(What you should do)
Output every entry exactly, without any pictures.

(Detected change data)
== Segment start ==
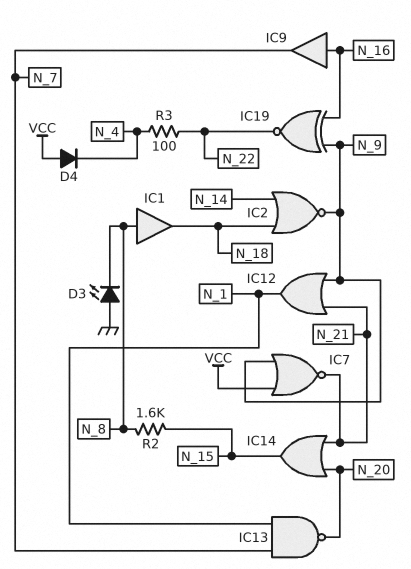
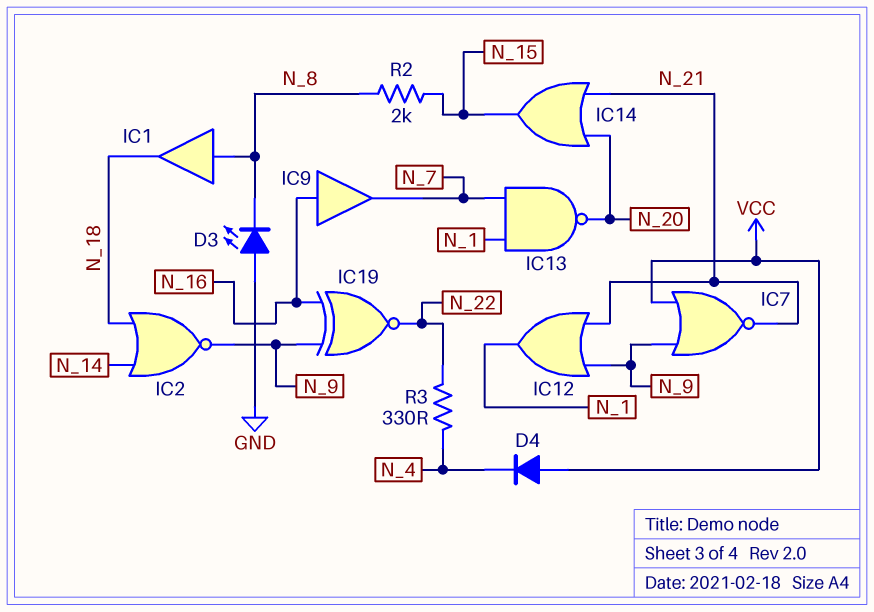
R2: 1.6k (N_8, N_15) -> 2k (N_8, N_15)
R3: 100 (N_4, N_22) -> 330 (N_4, N_22)

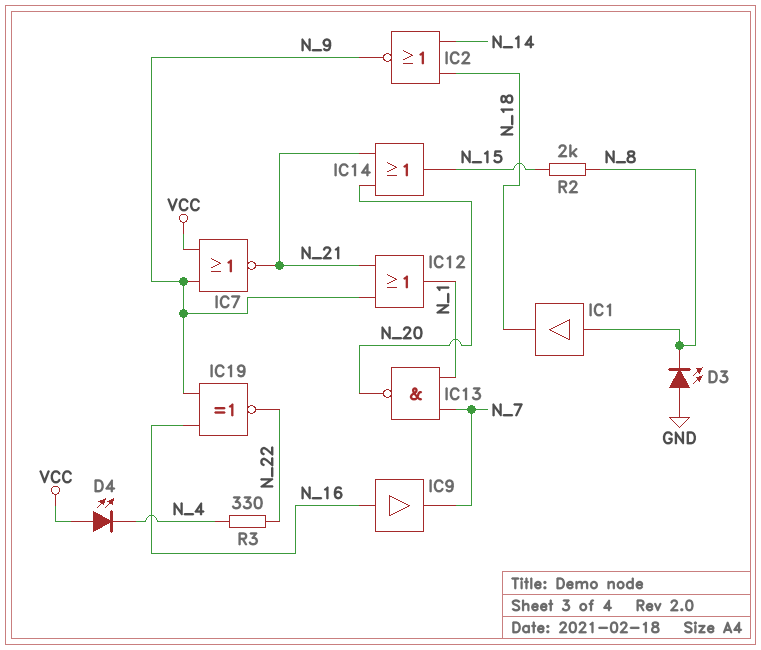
D4: diode (A VCC, K N_4) -> LED (A VCC, K N_4)

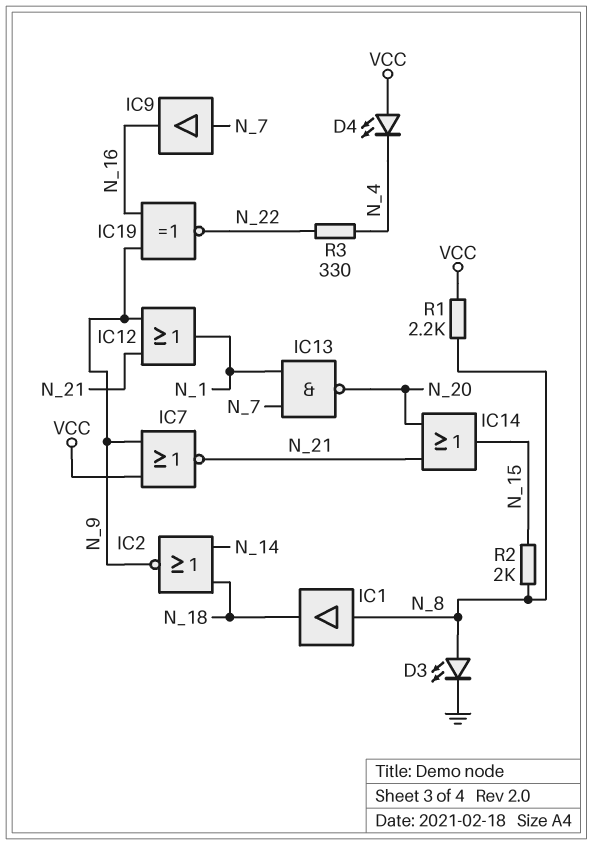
D3: LED (A GND, K N_8) -> LED (A N_8, K GND)
IC9: buffer (in N_16, out N_7) -> buffer (in N_7, out N_16)
R1: none -> 2.2k (N_8, VCC)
== Segment end ==
(Task solution)
R2: 1.6k (N_8, N_15) -> 2k (N_8, N_15)
R3: 100 (N_4, N_22) -> 330 (N_4, N_22)

D4: diode (A VCC, K N_4) -> LED (A VCC, K N_4)

D3: LED (A GND, K N_8) -> LED (A N_8, K GND)
IC9: buffer (in N_16, out N_7) -> buffer (in N_7, out N_16)
R1: none -> 2.2k (N_8, VCC)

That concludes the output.